What is expected
Search term "blue": please copy every line of the records below that contains it.

Information supplied
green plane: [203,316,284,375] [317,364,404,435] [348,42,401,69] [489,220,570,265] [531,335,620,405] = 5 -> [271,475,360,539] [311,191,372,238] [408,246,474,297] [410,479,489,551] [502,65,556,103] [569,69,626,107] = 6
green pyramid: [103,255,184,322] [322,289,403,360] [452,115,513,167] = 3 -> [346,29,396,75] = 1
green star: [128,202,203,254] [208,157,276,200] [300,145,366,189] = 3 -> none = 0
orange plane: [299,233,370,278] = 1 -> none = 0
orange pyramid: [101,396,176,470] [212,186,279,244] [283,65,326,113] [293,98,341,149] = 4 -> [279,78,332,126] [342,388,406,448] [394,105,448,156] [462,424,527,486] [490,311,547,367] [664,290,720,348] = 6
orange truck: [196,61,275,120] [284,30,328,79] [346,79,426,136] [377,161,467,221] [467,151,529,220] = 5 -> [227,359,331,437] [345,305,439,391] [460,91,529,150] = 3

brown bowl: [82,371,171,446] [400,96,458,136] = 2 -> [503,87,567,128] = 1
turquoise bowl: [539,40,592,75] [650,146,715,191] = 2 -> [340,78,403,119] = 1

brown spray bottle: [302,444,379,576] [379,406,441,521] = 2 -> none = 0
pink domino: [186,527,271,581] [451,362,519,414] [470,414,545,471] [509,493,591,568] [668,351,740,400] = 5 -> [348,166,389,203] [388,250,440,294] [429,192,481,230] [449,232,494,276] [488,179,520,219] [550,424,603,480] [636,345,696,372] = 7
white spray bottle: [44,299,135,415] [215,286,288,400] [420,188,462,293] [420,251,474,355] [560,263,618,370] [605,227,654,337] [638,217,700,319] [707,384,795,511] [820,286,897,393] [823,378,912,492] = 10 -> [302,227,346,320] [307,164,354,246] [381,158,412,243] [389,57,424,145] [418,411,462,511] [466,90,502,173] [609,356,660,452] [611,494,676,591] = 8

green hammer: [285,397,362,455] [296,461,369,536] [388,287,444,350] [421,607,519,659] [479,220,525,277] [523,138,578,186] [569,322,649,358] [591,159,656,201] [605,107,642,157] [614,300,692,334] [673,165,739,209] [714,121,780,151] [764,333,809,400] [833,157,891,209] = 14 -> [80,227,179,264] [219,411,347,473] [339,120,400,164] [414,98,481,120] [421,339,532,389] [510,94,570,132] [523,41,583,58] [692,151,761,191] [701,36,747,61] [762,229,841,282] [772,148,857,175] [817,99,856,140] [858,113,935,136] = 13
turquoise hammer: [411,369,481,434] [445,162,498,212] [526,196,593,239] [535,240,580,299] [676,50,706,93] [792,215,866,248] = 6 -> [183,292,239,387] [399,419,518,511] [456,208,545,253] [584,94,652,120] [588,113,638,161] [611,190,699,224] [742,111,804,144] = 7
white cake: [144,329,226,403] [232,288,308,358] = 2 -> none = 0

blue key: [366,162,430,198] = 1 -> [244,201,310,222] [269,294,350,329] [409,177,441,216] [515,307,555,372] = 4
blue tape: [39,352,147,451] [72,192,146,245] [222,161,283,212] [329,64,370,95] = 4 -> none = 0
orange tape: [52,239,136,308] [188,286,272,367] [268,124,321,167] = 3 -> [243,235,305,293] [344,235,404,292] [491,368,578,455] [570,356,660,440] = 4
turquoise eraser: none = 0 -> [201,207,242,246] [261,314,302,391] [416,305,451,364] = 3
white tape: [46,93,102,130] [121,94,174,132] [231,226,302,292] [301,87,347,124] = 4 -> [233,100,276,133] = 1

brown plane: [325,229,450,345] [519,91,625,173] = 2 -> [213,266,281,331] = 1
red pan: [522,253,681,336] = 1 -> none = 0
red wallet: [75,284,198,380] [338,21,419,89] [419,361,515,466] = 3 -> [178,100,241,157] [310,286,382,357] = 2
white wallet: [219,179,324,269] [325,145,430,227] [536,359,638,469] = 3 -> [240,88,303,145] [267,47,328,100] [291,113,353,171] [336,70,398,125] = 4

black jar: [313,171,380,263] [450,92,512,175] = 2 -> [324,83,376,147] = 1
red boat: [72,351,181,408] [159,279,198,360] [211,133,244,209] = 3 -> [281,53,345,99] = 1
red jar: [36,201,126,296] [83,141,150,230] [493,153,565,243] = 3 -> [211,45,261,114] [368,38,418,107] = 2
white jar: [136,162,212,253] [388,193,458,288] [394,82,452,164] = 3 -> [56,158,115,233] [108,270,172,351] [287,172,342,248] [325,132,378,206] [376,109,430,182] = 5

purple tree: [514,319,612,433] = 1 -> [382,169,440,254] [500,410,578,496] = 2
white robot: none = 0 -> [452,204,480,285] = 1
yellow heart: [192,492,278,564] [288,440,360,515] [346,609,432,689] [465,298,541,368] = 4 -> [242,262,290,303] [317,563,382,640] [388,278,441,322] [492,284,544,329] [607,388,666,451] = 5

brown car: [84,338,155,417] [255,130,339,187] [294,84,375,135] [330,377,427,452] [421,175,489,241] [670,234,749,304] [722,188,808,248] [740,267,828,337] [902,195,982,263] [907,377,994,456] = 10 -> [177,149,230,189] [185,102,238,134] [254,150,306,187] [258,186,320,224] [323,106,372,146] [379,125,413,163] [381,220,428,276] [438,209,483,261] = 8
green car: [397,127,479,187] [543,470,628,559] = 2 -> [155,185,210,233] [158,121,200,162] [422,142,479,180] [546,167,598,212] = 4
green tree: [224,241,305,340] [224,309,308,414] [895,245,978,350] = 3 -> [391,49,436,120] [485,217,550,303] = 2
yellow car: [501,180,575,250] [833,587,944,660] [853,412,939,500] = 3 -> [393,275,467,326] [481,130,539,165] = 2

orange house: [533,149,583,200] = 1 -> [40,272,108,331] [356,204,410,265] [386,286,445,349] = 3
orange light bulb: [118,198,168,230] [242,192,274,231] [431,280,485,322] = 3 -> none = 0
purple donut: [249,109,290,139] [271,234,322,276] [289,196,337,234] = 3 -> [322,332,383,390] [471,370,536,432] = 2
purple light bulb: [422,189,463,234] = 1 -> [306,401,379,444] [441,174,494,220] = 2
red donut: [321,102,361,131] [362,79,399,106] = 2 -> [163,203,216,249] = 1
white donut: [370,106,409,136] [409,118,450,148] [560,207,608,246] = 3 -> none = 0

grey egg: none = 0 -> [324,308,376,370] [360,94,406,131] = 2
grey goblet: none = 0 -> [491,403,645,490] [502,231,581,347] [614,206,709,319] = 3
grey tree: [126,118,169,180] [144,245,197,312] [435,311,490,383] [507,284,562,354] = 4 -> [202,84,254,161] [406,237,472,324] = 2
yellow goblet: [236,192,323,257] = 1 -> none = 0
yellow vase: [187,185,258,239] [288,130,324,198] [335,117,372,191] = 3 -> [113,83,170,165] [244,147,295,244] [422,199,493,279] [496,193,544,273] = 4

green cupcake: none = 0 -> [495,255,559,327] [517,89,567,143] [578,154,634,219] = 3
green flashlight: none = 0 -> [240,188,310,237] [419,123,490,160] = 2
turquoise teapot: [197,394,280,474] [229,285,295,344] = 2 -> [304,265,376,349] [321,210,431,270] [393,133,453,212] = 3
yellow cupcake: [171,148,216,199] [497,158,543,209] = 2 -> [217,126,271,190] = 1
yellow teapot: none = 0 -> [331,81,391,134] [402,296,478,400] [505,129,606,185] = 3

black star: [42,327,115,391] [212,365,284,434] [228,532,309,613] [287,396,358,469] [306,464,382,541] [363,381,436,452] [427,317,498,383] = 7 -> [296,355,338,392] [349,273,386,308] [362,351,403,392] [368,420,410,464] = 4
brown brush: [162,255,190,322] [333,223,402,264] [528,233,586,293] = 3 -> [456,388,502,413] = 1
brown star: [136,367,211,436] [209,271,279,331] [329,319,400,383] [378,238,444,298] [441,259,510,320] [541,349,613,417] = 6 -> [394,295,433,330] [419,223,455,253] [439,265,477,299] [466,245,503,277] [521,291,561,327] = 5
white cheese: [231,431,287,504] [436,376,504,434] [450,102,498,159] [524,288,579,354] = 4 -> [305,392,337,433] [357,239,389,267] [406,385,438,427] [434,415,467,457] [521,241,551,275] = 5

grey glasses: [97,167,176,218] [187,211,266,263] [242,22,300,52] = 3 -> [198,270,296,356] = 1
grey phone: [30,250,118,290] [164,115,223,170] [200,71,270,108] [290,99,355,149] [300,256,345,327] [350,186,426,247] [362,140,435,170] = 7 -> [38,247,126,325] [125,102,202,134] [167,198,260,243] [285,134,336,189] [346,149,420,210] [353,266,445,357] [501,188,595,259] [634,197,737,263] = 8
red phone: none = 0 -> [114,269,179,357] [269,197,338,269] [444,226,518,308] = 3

Written response
blue key: [366,162,430,198] = 1 -> [244,201,310,222] [269,294,350,329] [409,177,441,216] [515,307,555,372] = 4
blue tape: [39,352,147,451] [72,192,146,245] [222,161,283,212] [329,64,370,95] = 4 -> none = 0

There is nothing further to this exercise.